Top of SOURCE INFORMATION
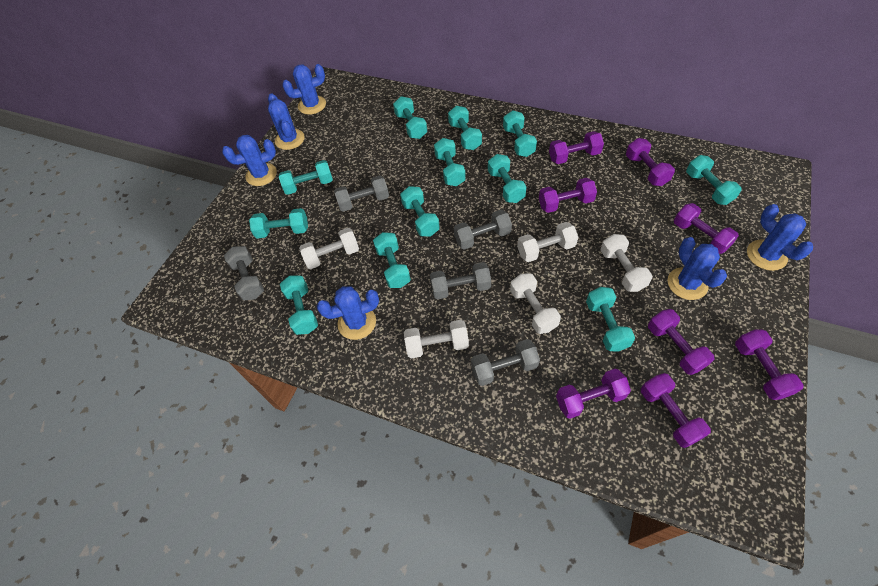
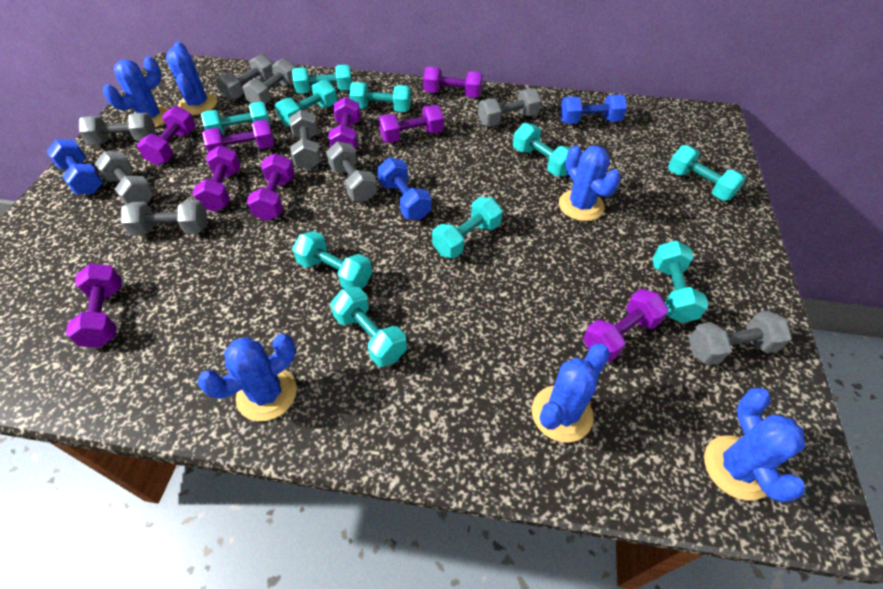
blue dumbbell: 0 -> 3
grey dumbbell: 5 -> 9
purple dumbbell: 8 -> 9
turquoise dumbbell: 12 -> 10
white dumbbell: 5 -> 0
Bottom of SOURCE INFORMATION
TO-DO ITEM =>
Output the records exactly, pictures excluded.

REPLY TO THE TASK =>
blue dumbbell: 0 -> 3
grey dumbbell: 5 -> 9
purple dumbbell: 8 -> 9
turquoise dumbbell: 12 -> 10
white dumbbell: 5 -> 0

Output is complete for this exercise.